Proszę zamienić fragment od wiersza zawierającego „47 [890, 96]” do wiersza zawierającego „Noah Powell [150, 210]”, oba włącznie, na listę JSON z jednym ciągiem znaków na każdy wiersz. Puste wiersze należy pominąć.

═══ Podane wiersze ═══

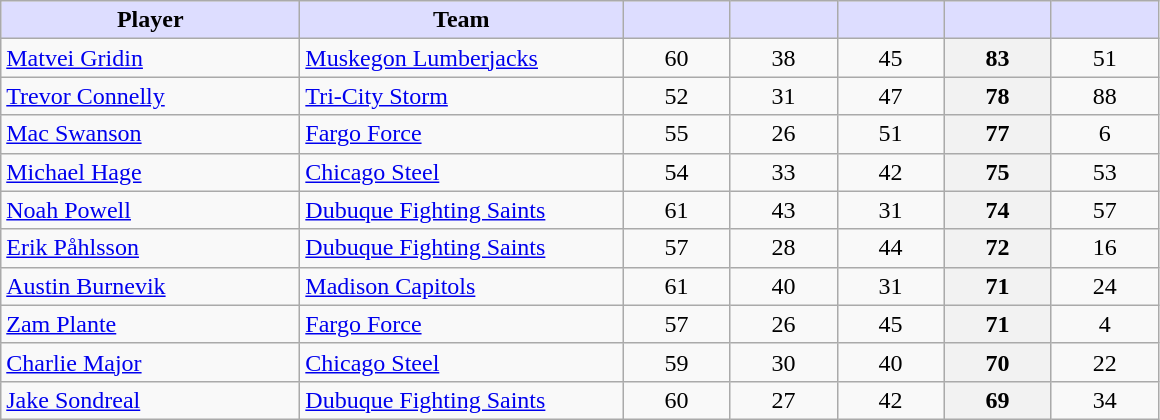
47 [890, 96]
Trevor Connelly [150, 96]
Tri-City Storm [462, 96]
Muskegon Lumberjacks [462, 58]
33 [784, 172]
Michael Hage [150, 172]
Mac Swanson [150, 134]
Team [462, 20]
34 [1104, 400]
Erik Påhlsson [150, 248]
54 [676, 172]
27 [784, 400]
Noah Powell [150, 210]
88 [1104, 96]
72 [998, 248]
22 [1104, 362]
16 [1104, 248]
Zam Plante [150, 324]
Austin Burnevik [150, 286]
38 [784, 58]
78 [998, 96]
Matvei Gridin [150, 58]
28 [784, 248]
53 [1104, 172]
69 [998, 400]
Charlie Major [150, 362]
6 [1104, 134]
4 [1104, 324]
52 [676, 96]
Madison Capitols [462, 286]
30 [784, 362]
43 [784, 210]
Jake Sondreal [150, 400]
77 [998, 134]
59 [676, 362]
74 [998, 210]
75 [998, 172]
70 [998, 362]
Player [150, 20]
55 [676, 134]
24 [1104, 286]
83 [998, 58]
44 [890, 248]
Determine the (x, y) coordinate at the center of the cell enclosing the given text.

═══
═══ Podane wiersze ═══

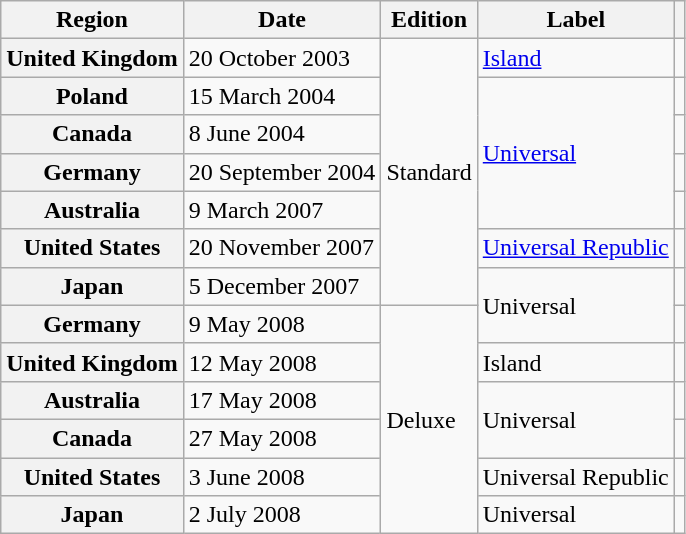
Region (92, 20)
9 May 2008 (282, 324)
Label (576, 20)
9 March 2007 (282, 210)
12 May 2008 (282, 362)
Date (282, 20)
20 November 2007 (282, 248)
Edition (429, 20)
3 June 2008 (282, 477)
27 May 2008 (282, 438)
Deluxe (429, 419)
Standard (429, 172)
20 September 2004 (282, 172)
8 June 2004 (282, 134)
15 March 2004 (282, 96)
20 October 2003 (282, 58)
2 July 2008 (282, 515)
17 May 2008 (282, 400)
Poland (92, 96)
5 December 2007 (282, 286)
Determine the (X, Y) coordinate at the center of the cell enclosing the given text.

═══

* Odpowiedź:
[
  "47 [890, 96]",
  "Trevor Connelly [150, 96]",
  "Tri-City Storm [462, 96]",
  "Muskegon Lumberjacks [462, 58]",
  "33 [784, 172]",
  "Michael Hage [150, 172]",
  "Mac Swanson [150, 134]",
  "Team [462, 20]",
  "34 [1104, 400]",
  "Erik Påhlsson [150, 248]",
  "54 [676, 172]",
  "27 [784, 400]",
  "Noah Powell [150, 210]"
]